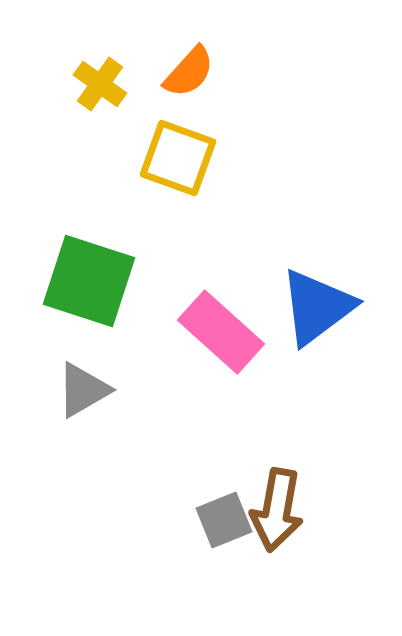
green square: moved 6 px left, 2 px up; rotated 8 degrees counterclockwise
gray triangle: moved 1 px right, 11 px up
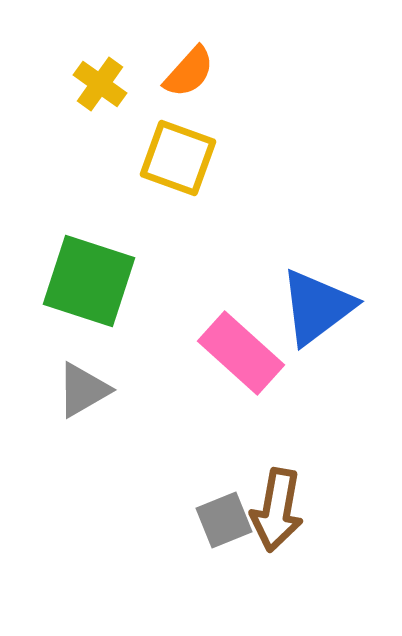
pink rectangle: moved 20 px right, 21 px down
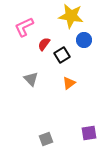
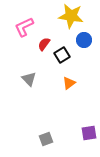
gray triangle: moved 2 px left
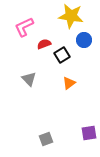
red semicircle: rotated 32 degrees clockwise
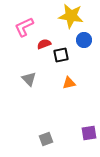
black square: moved 1 px left; rotated 21 degrees clockwise
orange triangle: rotated 24 degrees clockwise
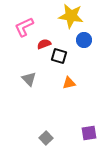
black square: moved 2 px left, 1 px down; rotated 28 degrees clockwise
gray square: moved 1 px up; rotated 24 degrees counterclockwise
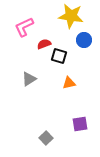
gray triangle: rotated 42 degrees clockwise
purple square: moved 9 px left, 9 px up
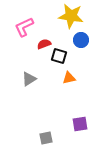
blue circle: moved 3 px left
orange triangle: moved 5 px up
gray square: rotated 32 degrees clockwise
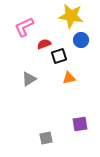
black square: rotated 35 degrees counterclockwise
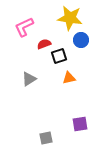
yellow star: moved 1 px left, 2 px down
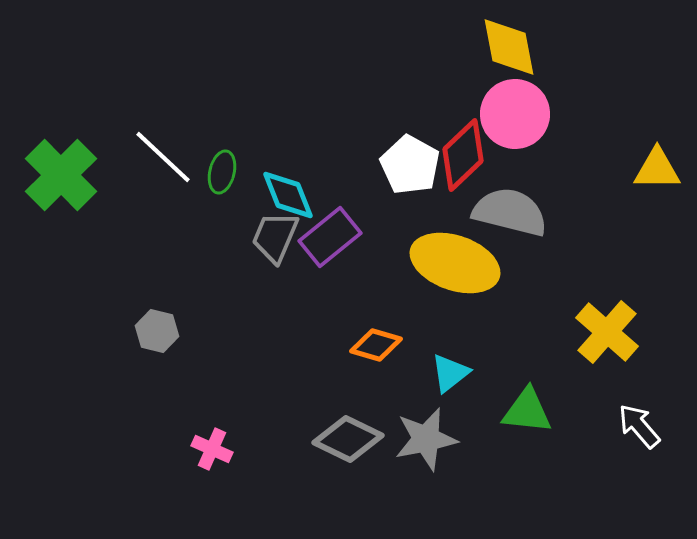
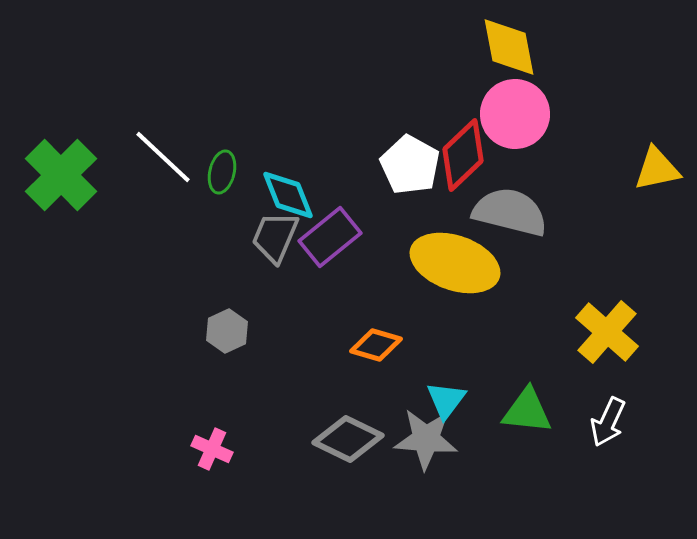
yellow triangle: rotated 12 degrees counterclockwise
gray hexagon: moved 70 px right; rotated 21 degrees clockwise
cyan triangle: moved 4 px left, 27 px down; rotated 15 degrees counterclockwise
white arrow: moved 31 px left, 4 px up; rotated 114 degrees counterclockwise
gray star: rotated 16 degrees clockwise
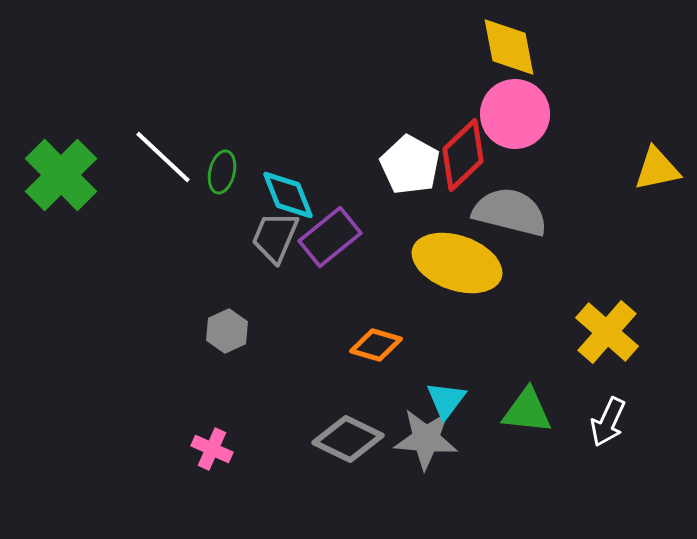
yellow ellipse: moved 2 px right
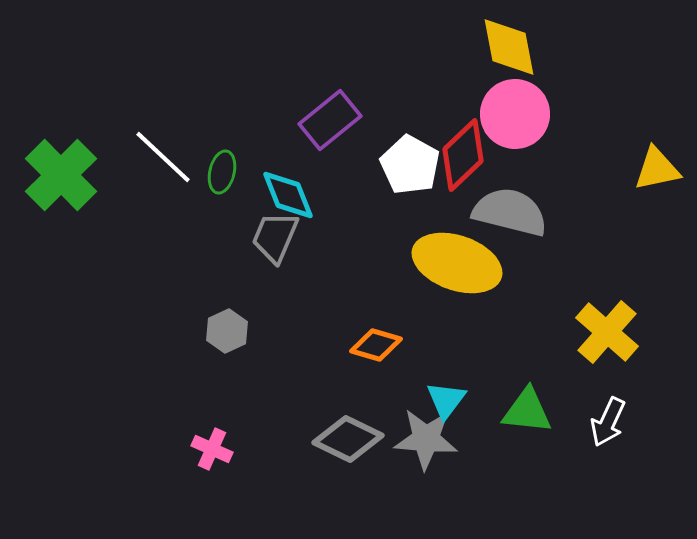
purple rectangle: moved 117 px up
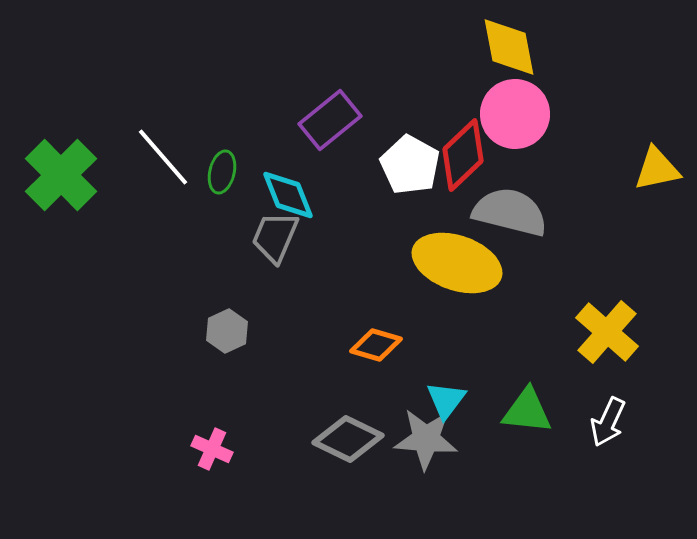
white line: rotated 6 degrees clockwise
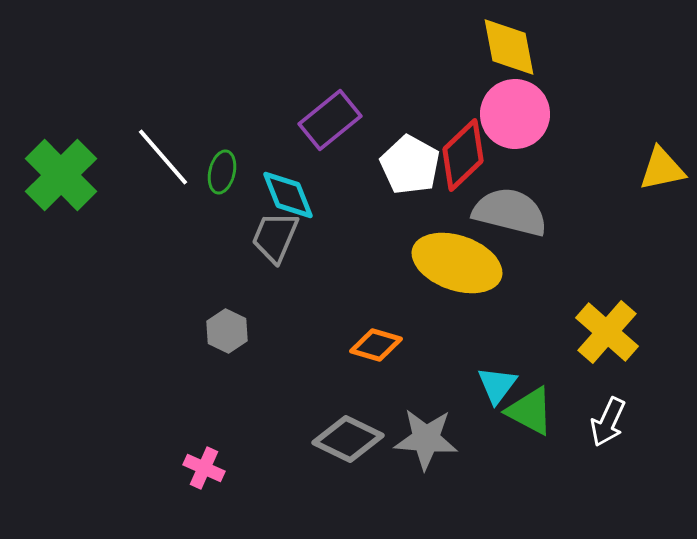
yellow triangle: moved 5 px right
gray hexagon: rotated 9 degrees counterclockwise
cyan triangle: moved 51 px right, 15 px up
green triangle: moved 3 px right; rotated 22 degrees clockwise
pink cross: moved 8 px left, 19 px down
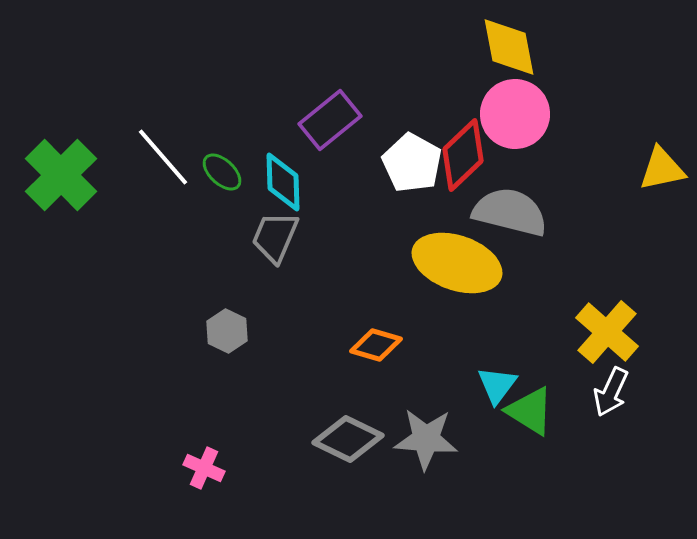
white pentagon: moved 2 px right, 2 px up
green ellipse: rotated 60 degrees counterclockwise
cyan diamond: moved 5 px left, 13 px up; rotated 20 degrees clockwise
green triangle: rotated 4 degrees clockwise
white arrow: moved 3 px right, 30 px up
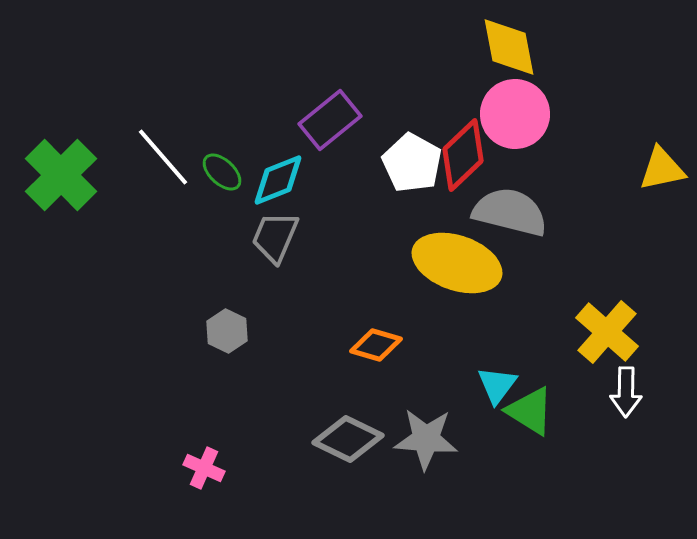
cyan diamond: moved 5 px left, 2 px up; rotated 70 degrees clockwise
white arrow: moved 15 px right; rotated 24 degrees counterclockwise
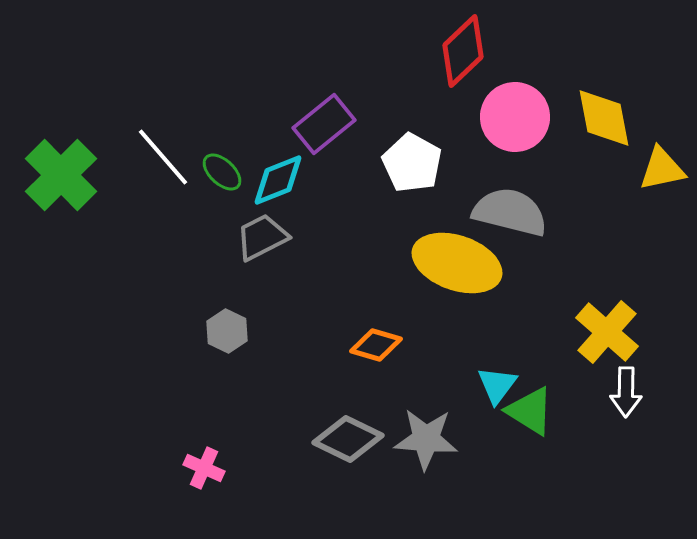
yellow diamond: moved 95 px right, 71 px down
pink circle: moved 3 px down
purple rectangle: moved 6 px left, 4 px down
red diamond: moved 104 px up
gray trapezoid: moved 13 px left; rotated 40 degrees clockwise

════════════════

## PROBLEM DETAILS
Reproduce the material from the line containing "white line: rotated 6 degrees clockwise" through the end, omitting the pictures from your answer.

## EXERCISE OUTPUT
white line: rotated 6 degrees clockwise
yellow triangle: moved 5 px right
gray hexagon: rotated 9 degrees counterclockwise
cyan triangle: moved 51 px right, 15 px up
green triangle: moved 3 px right; rotated 22 degrees clockwise
pink cross: moved 8 px left, 19 px down
white pentagon: moved 2 px right, 2 px up
green ellipse: rotated 60 degrees counterclockwise
cyan diamond: moved 5 px left, 13 px up; rotated 20 degrees clockwise
green triangle: rotated 4 degrees clockwise
white arrow: moved 3 px right, 30 px up
cyan diamond: moved 5 px left, 2 px up; rotated 70 degrees clockwise
white arrow: moved 15 px right; rotated 24 degrees counterclockwise
yellow diamond: moved 95 px right, 71 px down
pink circle: moved 3 px down
purple rectangle: moved 6 px left, 4 px down
red diamond: moved 104 px up
gray trapezoid: moved 13 px left; rotated 40 degrees clockwise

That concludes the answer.